Problem
After locating the line with "camera: 10 degrees left, 10 degrees up" in the entries below, set down exactly that line and each one after it to the end, skipping pictures.

Records for the task

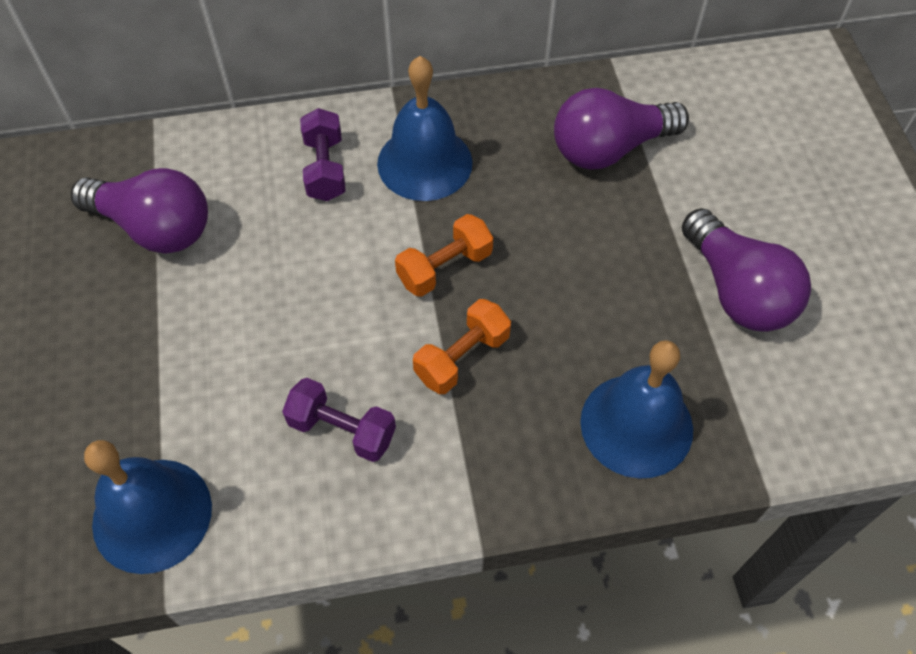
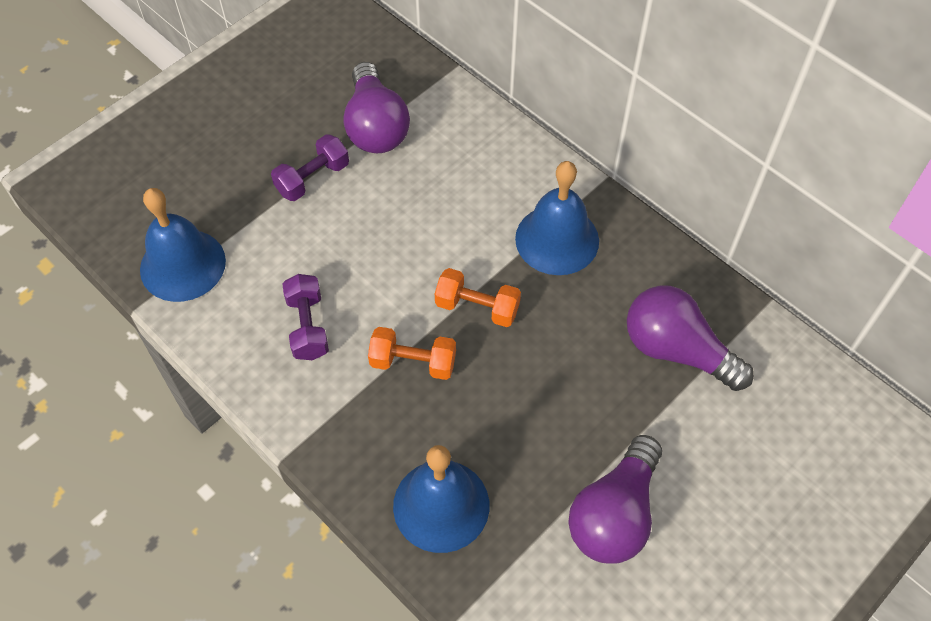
camera: 55 degrees right, 0 degrees up
(325, 168) = (500, 185): purple dumbbell -> purple dumbbell (313, 178)

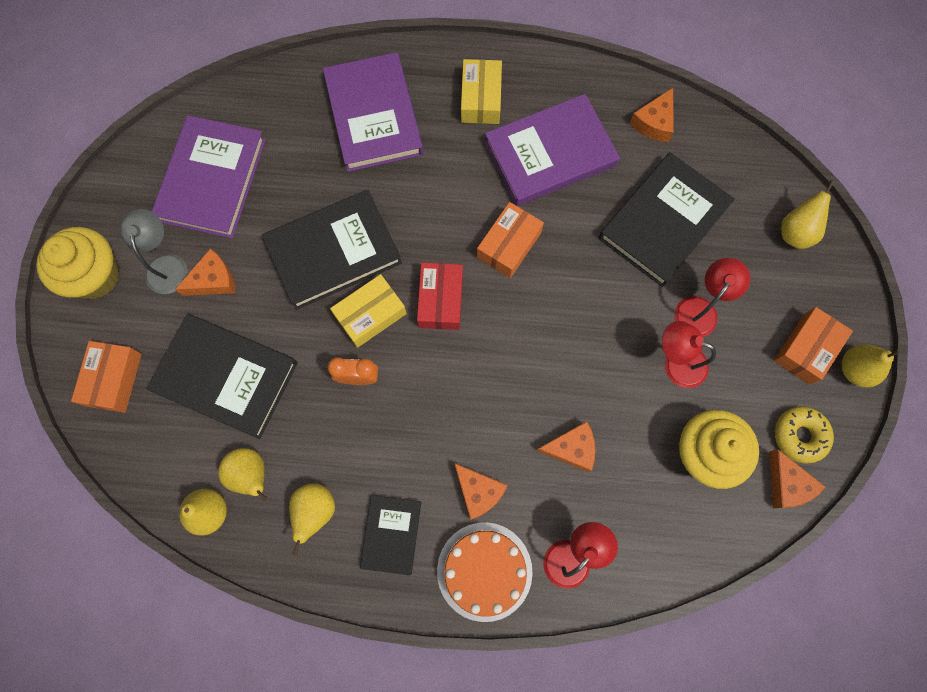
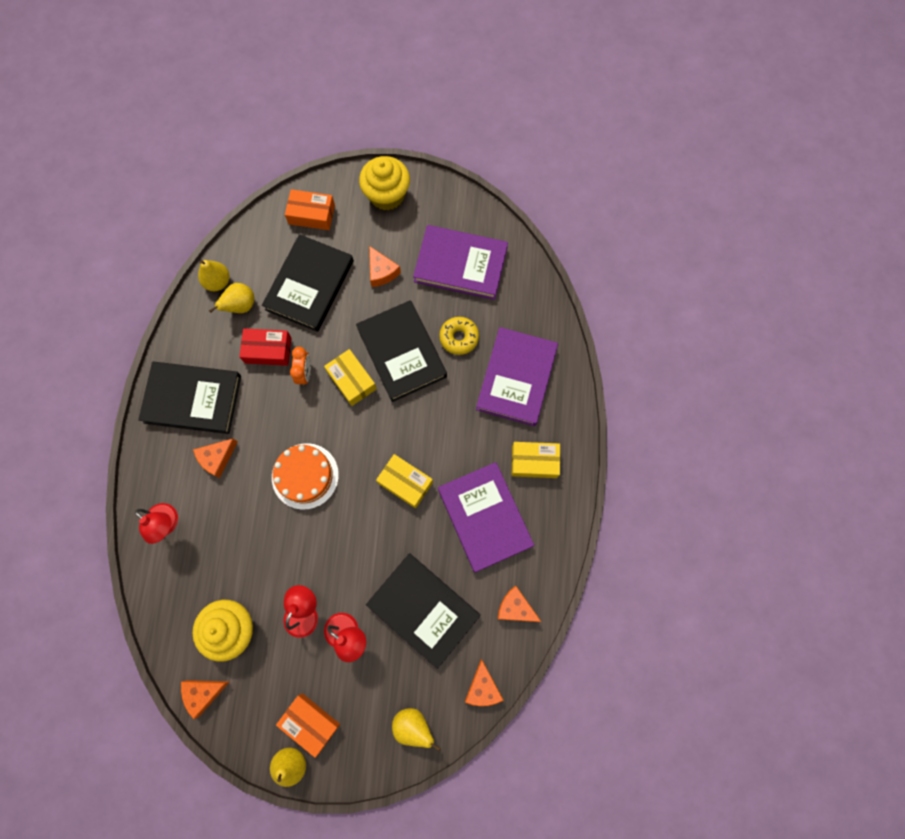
camera: 90 degrees right, 0 degrees up
(166, 265) = (394, 240): grey lamp -> none
(315, 511) = (212, 348): yellow pear -> none
(374, 116) = (516, 378): purple book -> purple book turned 60 degrees counterclockwise
(391, 534) = (193, 399): black book -> black book, size x1.76
(440, 300) = (361, 431): red box -> red box (268, 350)
(484, 571) = (162, 462): orange cake -> orange cake (305, 476)
(509, 245) = (405, 482): orange box -> yellow box
(571, 448) = (243, 526): orange cheese -> orange cheese (483, 687)
(799, 435) = (240, 708): yellow donut -> yellow donut (459, 338)

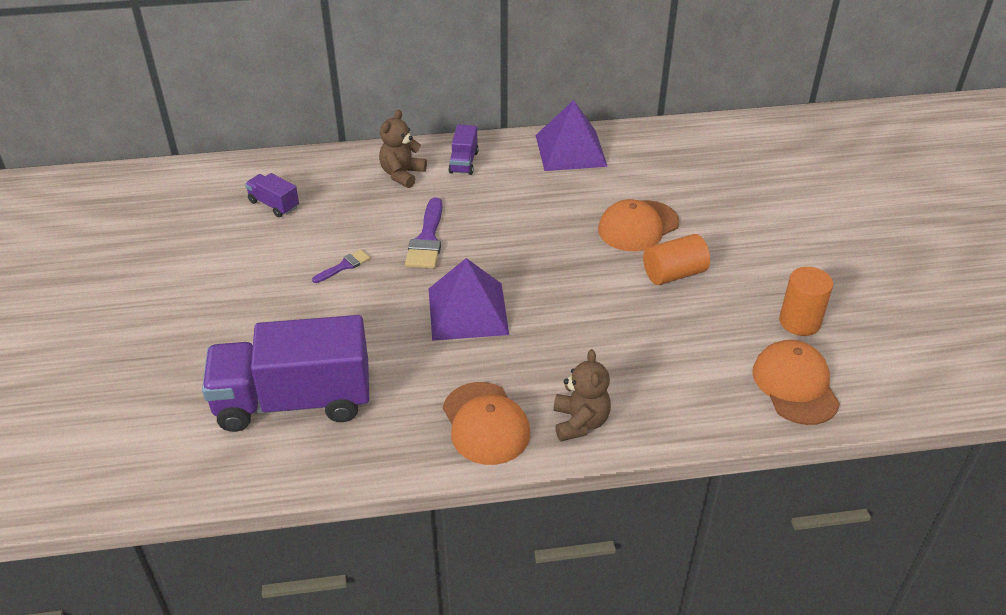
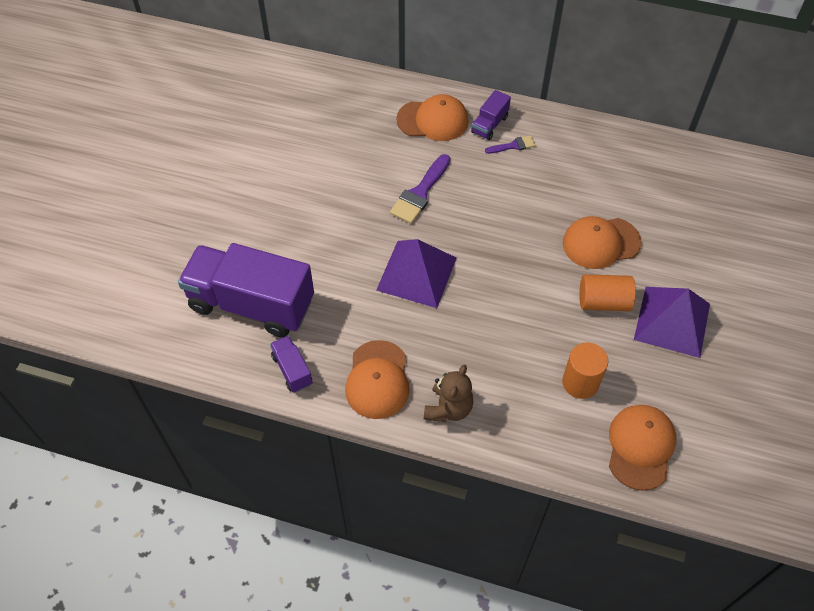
camera: 25 degrees right, 15 degrees up
(274, 204) = (319, 116): purple truck -> purple truck (292, 370)
(344, 266) = (344, 195): purple brush -> purple brush (513, 146)
(402, 174) = (433, 120): brown teddy bear -> orange cap
(571, 150) = (588, 143): purple pyramid -> purple pyramid (672, 321)
(799, 322) = (683, 390): orange cylinder -> orange cylinder (580, 382)

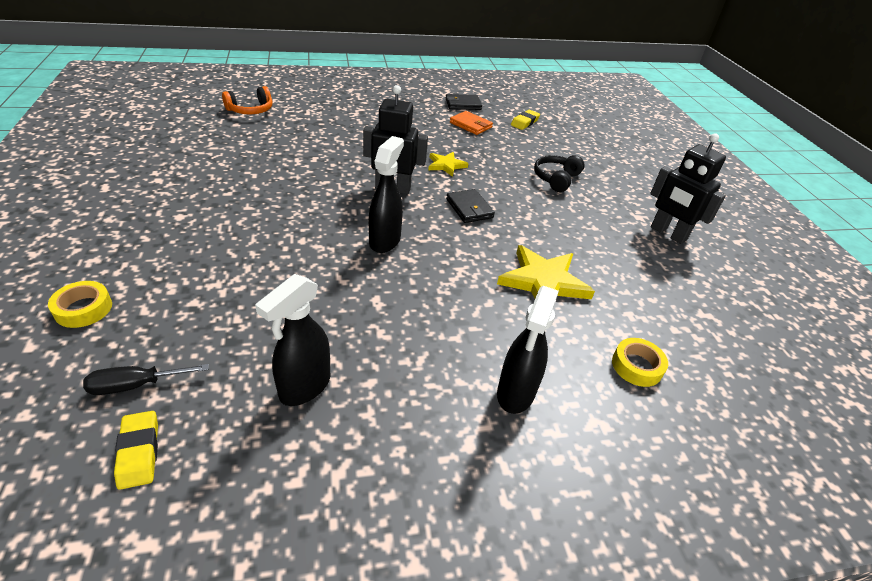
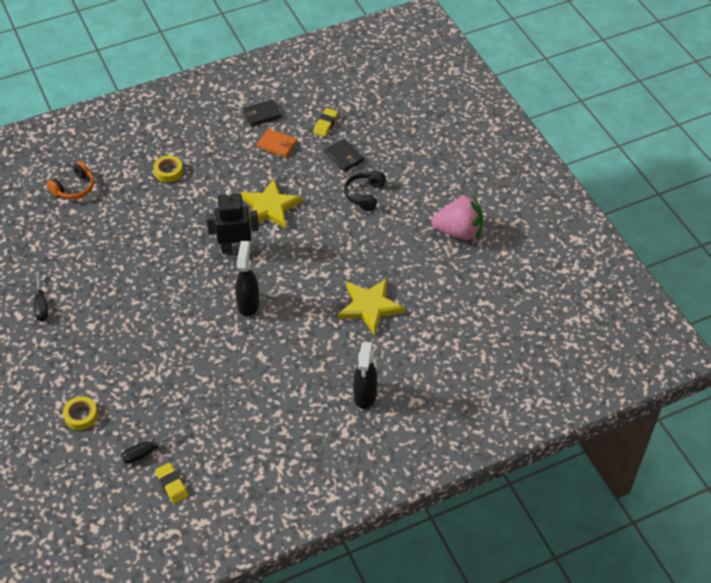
camera: 10 degrees left, 10 degrees up
(138, 185) = (41, 305): none -> black screwdriver
(304, 387) = (241, 426): black spray bottle -> none
(446, 165) = (270, 207): yellow star -> yellow star, size x1.76
(469, 208) = (301, 251): black wallet -> black wallet (344, 157)
(637, 366) = (437, 356): yellow tape -> yellow tape (168, 171)
(668, 234) = (459, 231): black robot -> pink strawberry

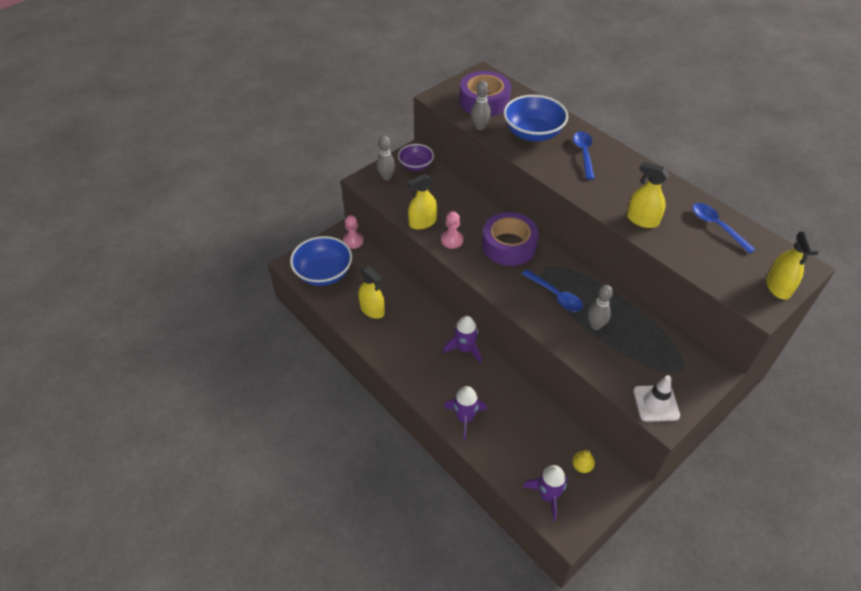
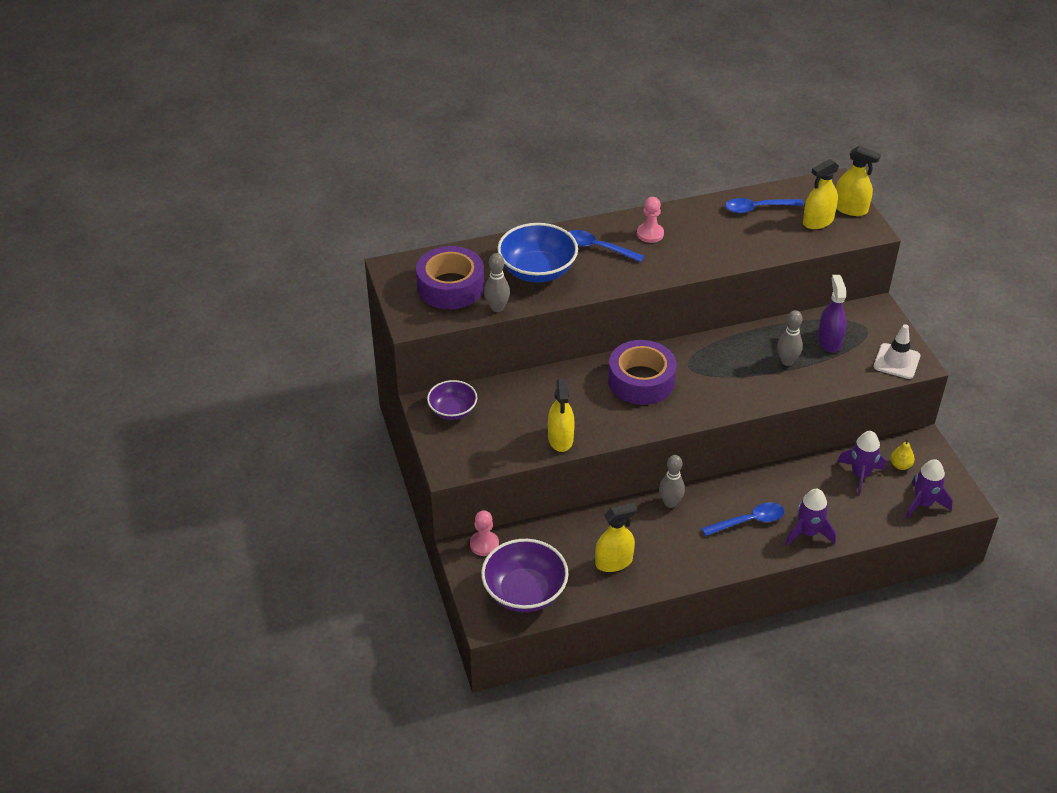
camera: 65 degrees left, 5 degrees down
(323, 273) = (524, 592): blue bowl -> purple bowl
(386, 177) = (456, 445): grey bowling pin -> grey bowling pin (670, 503)
(452, 240) = (605, 424): pink pawn -> pink pawn (650, 234)
(464, 349) = (715, 499): purple rocket -> purple rocket (860, 475)
(555, 295) = (733, 374): blue spoon -> blue spoon (749, 521)
(642, 220) = (722, 250): yellow spray bottle -> yellow spray bottle (818, 221)
(643, 347) = (829, 341): none -> purple spray bottle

Answer to this exercise
camera: 10 degrees left, 10 degrees up
(138, 185) = (41, 305): none -> black screwdriver
(304, 387) = (241, 426): black spray bottle -> none
(446, 165) = (270, 207): yellow star -> yellow star, size x1.76
(469, 208) = (301, 251): black wallet -> black wallet (344, 157)
(637, 366) = (437, 356): yellow tape -> yellow tape (168, 171)
(668, 234) = (459, 231): black robot -> pink strawberry

camera: 65 degrees left, 5 degrees down
(323, 273) = (524, 592): blue bowl -> purple bowl
(386, 177) = (456, 445): grey bowling pin -> grey bowling pin (670, 503)
(452, 240) = (605, 424): pink pawn -> pink pawn (650, 234)
(464, 349) = (715, 499): purple rocket -> purple rocket (860, 475)
(555, 295) = (733, 374): blue spoon -> blue spoon (749, 521)
(642, 220) = (722, 250): yellow spray bottle -> yellow spray bottle (818, 221)
(643, 347) = (829, 341): none -> purple spray bottle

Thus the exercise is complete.